> Dataset items:
____________
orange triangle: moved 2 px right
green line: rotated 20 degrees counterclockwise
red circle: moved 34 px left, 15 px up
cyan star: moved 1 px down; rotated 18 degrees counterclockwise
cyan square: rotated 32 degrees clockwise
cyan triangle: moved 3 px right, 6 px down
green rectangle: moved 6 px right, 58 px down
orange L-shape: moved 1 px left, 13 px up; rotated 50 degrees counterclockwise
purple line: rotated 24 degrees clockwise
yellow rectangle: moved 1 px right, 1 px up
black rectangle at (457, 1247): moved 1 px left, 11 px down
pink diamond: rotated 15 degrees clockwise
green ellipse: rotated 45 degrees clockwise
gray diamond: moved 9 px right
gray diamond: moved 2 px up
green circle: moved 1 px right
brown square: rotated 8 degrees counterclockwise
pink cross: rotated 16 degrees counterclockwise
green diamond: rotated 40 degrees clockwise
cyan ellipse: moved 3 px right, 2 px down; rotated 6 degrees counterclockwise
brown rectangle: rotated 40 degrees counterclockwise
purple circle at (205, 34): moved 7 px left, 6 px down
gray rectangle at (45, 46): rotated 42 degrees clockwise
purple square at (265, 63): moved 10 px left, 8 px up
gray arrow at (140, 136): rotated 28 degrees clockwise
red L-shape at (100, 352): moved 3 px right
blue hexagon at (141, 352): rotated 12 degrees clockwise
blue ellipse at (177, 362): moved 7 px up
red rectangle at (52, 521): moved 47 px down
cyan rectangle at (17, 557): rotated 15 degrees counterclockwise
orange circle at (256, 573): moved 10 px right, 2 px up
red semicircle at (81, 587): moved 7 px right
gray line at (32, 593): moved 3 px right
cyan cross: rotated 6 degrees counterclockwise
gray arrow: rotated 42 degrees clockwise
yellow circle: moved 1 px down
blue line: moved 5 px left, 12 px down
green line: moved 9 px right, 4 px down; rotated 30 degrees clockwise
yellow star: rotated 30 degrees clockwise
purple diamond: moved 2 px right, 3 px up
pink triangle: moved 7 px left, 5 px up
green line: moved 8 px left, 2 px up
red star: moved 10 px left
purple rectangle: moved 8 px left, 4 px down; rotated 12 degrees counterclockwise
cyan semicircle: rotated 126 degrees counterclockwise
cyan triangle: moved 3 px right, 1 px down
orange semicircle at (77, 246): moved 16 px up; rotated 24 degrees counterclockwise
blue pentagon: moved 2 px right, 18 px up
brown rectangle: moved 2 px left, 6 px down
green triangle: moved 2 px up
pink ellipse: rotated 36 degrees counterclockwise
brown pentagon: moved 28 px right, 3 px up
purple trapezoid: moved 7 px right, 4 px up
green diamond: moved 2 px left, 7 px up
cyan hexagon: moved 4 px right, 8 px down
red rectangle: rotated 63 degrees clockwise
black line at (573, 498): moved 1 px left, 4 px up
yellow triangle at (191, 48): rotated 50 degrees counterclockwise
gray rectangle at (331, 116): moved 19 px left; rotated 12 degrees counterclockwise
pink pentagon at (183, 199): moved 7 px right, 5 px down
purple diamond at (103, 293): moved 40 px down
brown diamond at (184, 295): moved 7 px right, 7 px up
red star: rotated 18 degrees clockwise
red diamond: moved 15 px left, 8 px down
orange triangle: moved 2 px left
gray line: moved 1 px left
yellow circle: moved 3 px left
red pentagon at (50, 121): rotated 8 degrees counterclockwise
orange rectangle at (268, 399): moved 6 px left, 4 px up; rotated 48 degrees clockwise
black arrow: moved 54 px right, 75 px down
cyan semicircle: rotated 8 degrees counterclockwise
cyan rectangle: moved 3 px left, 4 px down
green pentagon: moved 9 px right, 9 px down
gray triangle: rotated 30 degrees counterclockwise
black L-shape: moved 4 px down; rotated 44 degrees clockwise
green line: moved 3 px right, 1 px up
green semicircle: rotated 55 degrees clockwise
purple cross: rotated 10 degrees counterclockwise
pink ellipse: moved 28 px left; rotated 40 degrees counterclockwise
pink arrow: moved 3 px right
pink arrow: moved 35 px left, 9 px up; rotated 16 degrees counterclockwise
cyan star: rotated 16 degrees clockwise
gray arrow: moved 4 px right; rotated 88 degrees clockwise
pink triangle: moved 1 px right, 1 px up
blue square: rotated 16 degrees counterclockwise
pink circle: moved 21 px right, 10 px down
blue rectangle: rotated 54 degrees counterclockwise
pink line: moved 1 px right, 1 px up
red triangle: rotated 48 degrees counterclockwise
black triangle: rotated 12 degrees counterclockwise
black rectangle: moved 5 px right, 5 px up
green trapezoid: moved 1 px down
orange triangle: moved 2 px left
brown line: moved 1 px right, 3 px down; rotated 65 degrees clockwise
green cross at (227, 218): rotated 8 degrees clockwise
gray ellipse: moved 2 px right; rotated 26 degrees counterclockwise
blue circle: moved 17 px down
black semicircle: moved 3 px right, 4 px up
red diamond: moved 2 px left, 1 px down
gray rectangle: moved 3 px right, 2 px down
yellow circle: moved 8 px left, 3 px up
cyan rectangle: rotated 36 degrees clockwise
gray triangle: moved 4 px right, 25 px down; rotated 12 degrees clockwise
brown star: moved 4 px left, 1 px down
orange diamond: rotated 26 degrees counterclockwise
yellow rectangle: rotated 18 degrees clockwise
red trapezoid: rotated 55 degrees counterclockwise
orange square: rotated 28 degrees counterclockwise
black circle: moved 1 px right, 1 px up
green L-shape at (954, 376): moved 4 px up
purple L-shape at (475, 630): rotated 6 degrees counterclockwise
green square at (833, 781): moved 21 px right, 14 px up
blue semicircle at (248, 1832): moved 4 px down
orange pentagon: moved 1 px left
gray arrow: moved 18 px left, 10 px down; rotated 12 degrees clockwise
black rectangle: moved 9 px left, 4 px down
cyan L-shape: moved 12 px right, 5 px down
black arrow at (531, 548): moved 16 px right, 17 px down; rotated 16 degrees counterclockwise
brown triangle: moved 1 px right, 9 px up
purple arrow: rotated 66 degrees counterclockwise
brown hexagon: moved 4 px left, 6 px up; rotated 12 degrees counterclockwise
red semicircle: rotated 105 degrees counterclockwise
____________
> Problem statement: The entries above, copied exactly, form the whole answer.

> Written answer:
orange triangle: moved 2 px right
green line: rotated 20 degrees counterclockwise
red circle: moved 34 px left, 15 px up
cyan star: moved 1 px down; rotated 18 degrees counterclockwise
cyan square: rotated 32 degrees clockwise
cyan triangle: moved 3 px right, 6 px down
green rectangle: moved 6 px right, 58 px down
orange L-shape: moved 1 px left, 13 px up; rotated 50 degrees counterclockwise
purple line: rotated 24 degrees clockwise
yellow rectangle: moved 1 px right, 1 px up
black rectangle at (457, 1247): moved 1 px left, 11 px down
pink diamond: rotated 15 degrees clockwise
green ellipse: rotated 45 degrees clockwise
gray diamond: moved 9 px right
gray diamond: moved 2 px up
green circle: moved 1 px right
brown square: rotated 8 degrees counterclockwise
pink cross: rotated 16 degrees counterclockwise
green diamond: rotated 40 degrees clockwise
cyan ellipse: moved 3 px right, 2 px down; rotated 6 degrees counterclockwise
brown rectangle: rotated 40 degrees counterclockwise
purple circle at (205, 34): moved 7 px left, 6 px down
gray rectangle at (45, 46): rotated 42 degrees clockwise
purple square at (265, 63): moved 10 px left, 8 px up
gray arrow at (140, 136): rotated 28 degrees clockwise
red L-shape at (100, 352): moved 3 px right
blue hexagon at (141, 352): rotated 12 degrees clockwise
blue ellipse at (177, 362): moved 7 px up
red rectangle at (52, 521): moved 47 px down
cyan rectangle at (17, 557): rotated 15 degrees counterclockwise
orange circle at (256, 573): moved 10 px right, 2 px up
red semicircle at (81, 587): moved 7 px right
gray line at (32, 593): moved 3 px right
cyan cross: rotated 6 degrees counterclockwise
gray arrow: rotated 42 degrees clockwise
yellow circle: moved 1 px down
blue line: moved 5 px left, 12 px down
green line: moved 9 px right, 4 px down; rotated 30 degrees clockwise
yellow star: rotated 30 degrees clockwise
purple diamond: moved 2 px right, 3 px up
pink triangle: moved 7 px left, 5 px up
green line: moved 8 px left, 2 px up
red star: moved 10 px left
purple rectangle: moved 8 px left, 4 px down; rotated 12 degrees counterclockwise
cyan semicircle: rotated 126 degrees counterclockwise
cyan triangle: moved 3 px right, 1 px down
orange semicircle at (77, 246): moved 16 px up; rotated 24 degrees counterclockwise
blue pentagon: moved 2 px right, 18 px up
brown rectangle: moved 2 px left, 6 px down
green triangle: moved 2 px up
pink ellipse: rotated 36 degrees counterclockwise
brown pentagon: moved 28 px right, 3 px up
purple trapezoid: moved 7 px right, 4 px up
green diamond: moved 2 px left, 7 px up
cyan hexagon: moved 4 px right, 8 px down
red rectangle: rotated 63 degrees clockwise
black line at (573, 498): moved 1 px left, 4 px up
yellow triangle at (191, 48): rotated 50 degrees counterclockwise
gray rectangle at (331, 116): moved 19 px left; rotated 12 degrees counterclockwise
pink pentagon at (183, 199): moved 7 px right, 5 px down
purple diamond at (103, 293): moved 40 px down
brown diamond at (184, 295): moved 7 px right, 7 px up
red star: rotated 18 degrees clockwise
red diamond: moved 15 px left, 8 px down
orange triangle: moved 2 px left
gray line: moved 1 px left
yellow circle: moved 3 px left
red pentagon at (50, 121): rotated 8 degrees counterclockwise
orange rectangle at (268, 399): moved 6 px left, 4 px up; rotated 48 degrees clockwise
black arrow: moved 54 px right, 75 px down
cyan semicircle: rotated 8 degrees counterclockwise
cyan rectangle: moved 3 px left, 4 px down
green pentagon: moved 9 px right, 9 px down
gray triangle: rotated 30 degrees counterclockwise
black L-shape: moved 4 px down; rotated 44 degrees clockwise
green line: moved 3 px right, 1 px up
green semicircle: rotated 55 degrees clockwise
purple cross: rotated 10 degrees counterclockwise
pink ellipse: moved 28 px left; rotated 40 degrees counterclockwise
pink arrow: moved 3 px right
pink arrow: moved 35 px left, 9 px up; rotated 16 degrees counterclockwise
cyan star: rotated 16 degrees clockwise
gray arrow: moved 4 px right; rotated 88 degrees clockwise
pink triangle: moved 1 px right, 1 px up
blue square: rotated 16 degrees counterclockwise
pink circle: moved 21 px right, 10 px down
blue rectangle: rotated 54 degrees counterclockwise
pink line: moved 1 px right, 1 px up
red triangle: rotated 48 degrees counterclockwise
black triangle: rotated 12 degrees counterclockwise
black rectangle: moved 5 px right, 5 px up
green trapezoid: moved 1 px down
orange triangle: moved 2 px left
brown line: moved 1 px right, 3 px down; rotated 65 degrees clockwise
green cross at (227, 218): rotated 8 degrees clockwise
gray ellipse: moved 2 px right; rotated 26 degrees counterclockwise
blue circle: moved 17 px down
black semicircle: moved 3 px right, 4 px up
red diamond: moved 2 px left, 1 px down
gray rectangle: moved 3 px right, 2 px down
yellow circle: moved 8 px left, 3 px up
cyan rectangle: rotated 36 degrees clockwise
gray triangle: moved 4 px right, 25 px down; rotated 12 degrees clockwise
brown star: moved 4 px left, 1 px down
orange diamond: rotated 26 degrees counterclockwise
yellow rectangle: rotated 18 degrees clockwise
red trapezoid: rotated 55 degrees counterclockwise
orange square: rotated 28 degrees counterclockwise
black circle: moved 1 px right, 1 px up
green L-shape at (954, 376): moved 4 px up
purple L-shape at (475, 630): rotated 6 degrees counterclockwise
green square at (833, 781): moved 21 px right, 14 px up
blue semicircle at (248, 1832): moved 4 px down
orange pentagon: moved 1 px left
gray arrow: moved 18 px left, 10 px down; rotated 12 degrees clockwise
black rectangle: moved 9 px left, 4 px down
cyan L-shape: moved 12 px right, 5 px down
black arrow at (531, 548): moved 16 px right, 17 px down; rotated 16 degrees counterclockwise
brown triangle: moved 1 px right, 9 px up
purple arrow: rotated 66 degrees counterclockwise
brown hexagon: moved 4 px left, 6 px up; rotated 12 degrees counterclockwise
red semicircle: rotated 105 degrees counterclockwise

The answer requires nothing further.